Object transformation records
· · · · · · ·
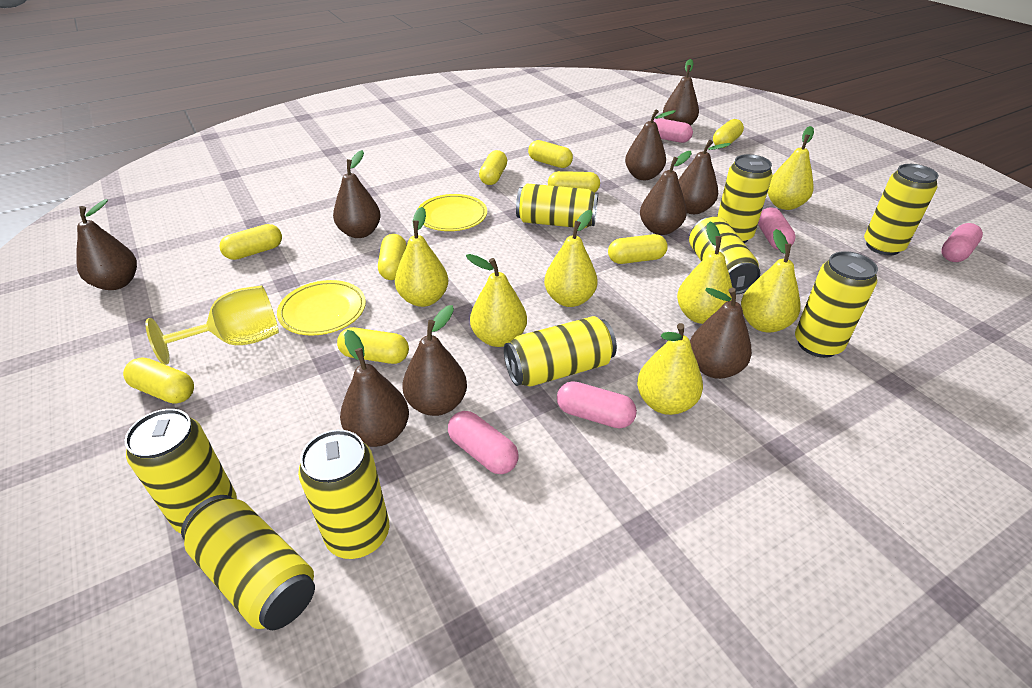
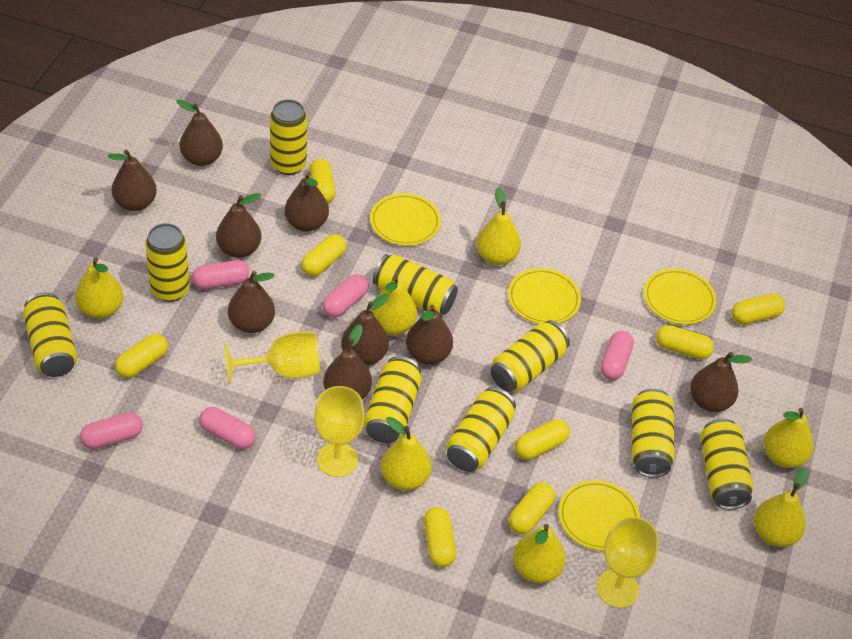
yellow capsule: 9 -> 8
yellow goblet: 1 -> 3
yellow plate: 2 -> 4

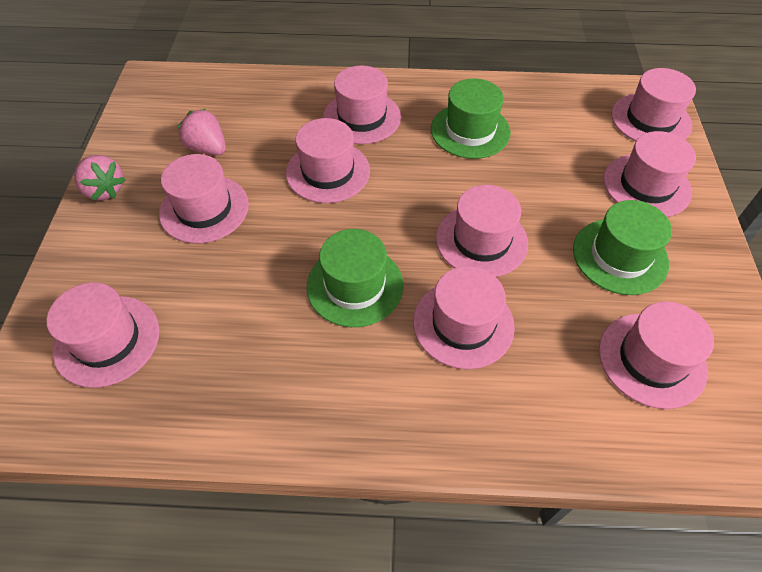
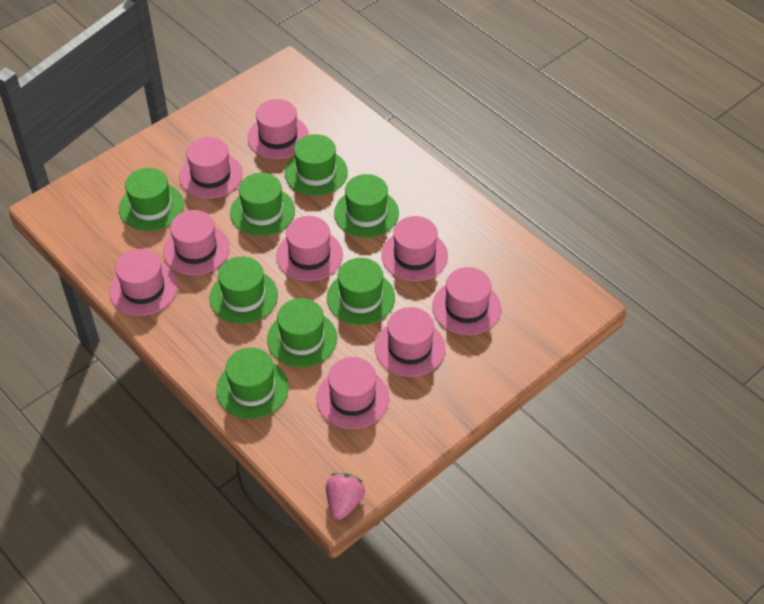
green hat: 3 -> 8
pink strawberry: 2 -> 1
· · · · · · ·
▶ [Work required]: Restate the preceding entries in full, word for word, with the pictures removed.

▶ [Answer box]:
yellow capsule: 9 -> 8
yellow goblet: 1 -> 3
yellow plate: 2 -> 4

green hat: 3 -> 8
pink strawberry: 2 -> 1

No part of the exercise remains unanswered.